Take every line from the listing below that includes "none" and copy it.

**Working data:**
----------------------------------------

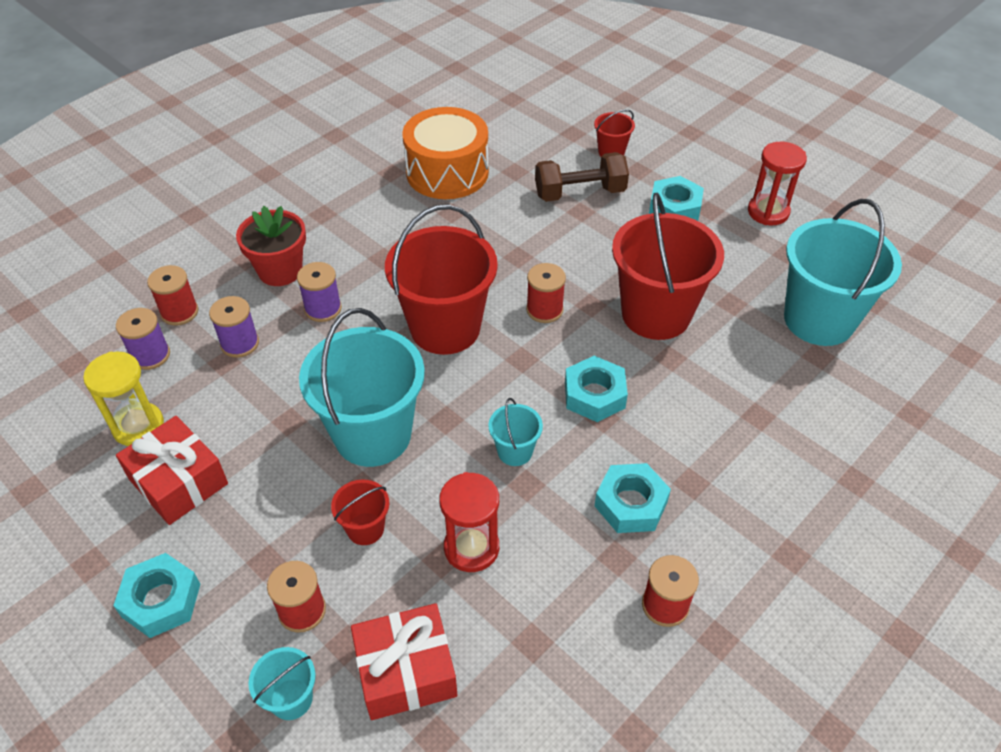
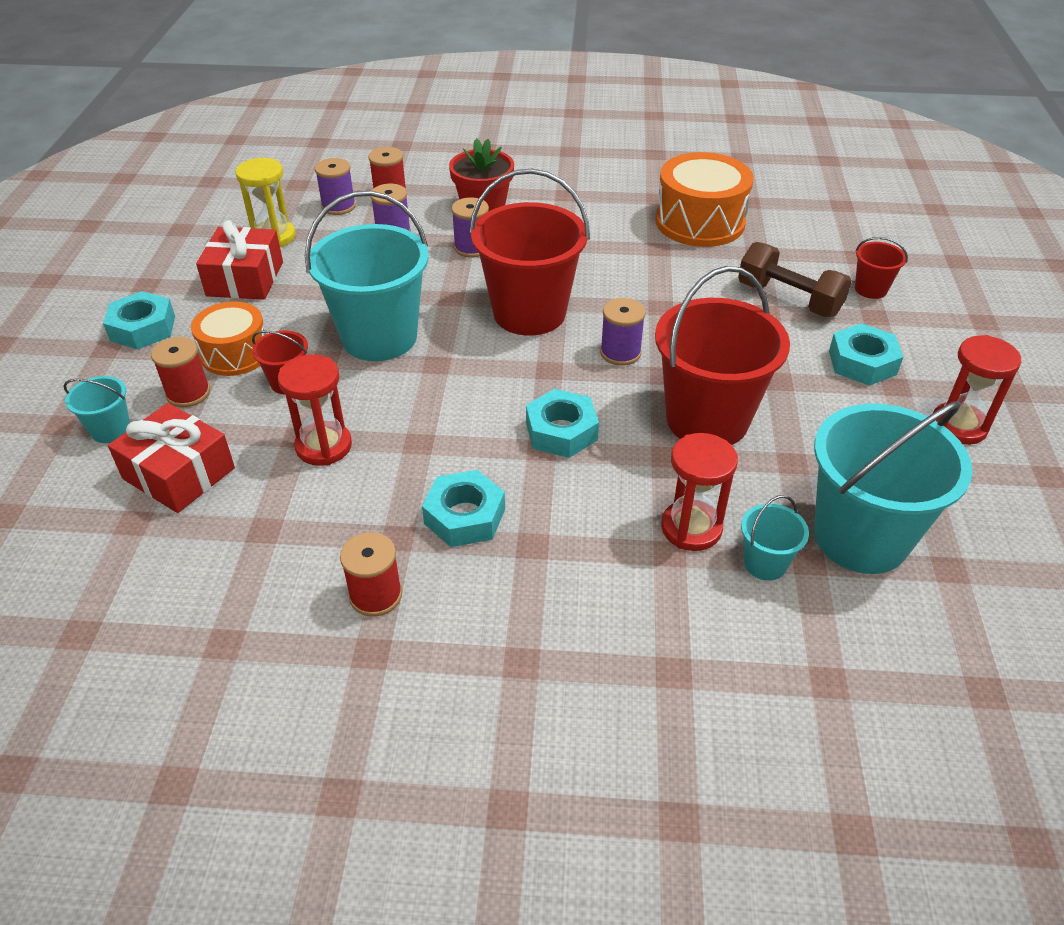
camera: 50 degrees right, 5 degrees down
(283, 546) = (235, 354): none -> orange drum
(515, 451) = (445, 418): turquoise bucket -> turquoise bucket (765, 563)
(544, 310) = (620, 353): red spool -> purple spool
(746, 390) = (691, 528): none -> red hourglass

----------------------------------------

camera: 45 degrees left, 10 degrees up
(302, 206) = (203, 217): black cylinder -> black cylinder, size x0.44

----------------------------------------

**Final answer:**
(283, 546) = (235, 354): none -> orange drum
(746, 390) = (691, 528): none -> red hourglass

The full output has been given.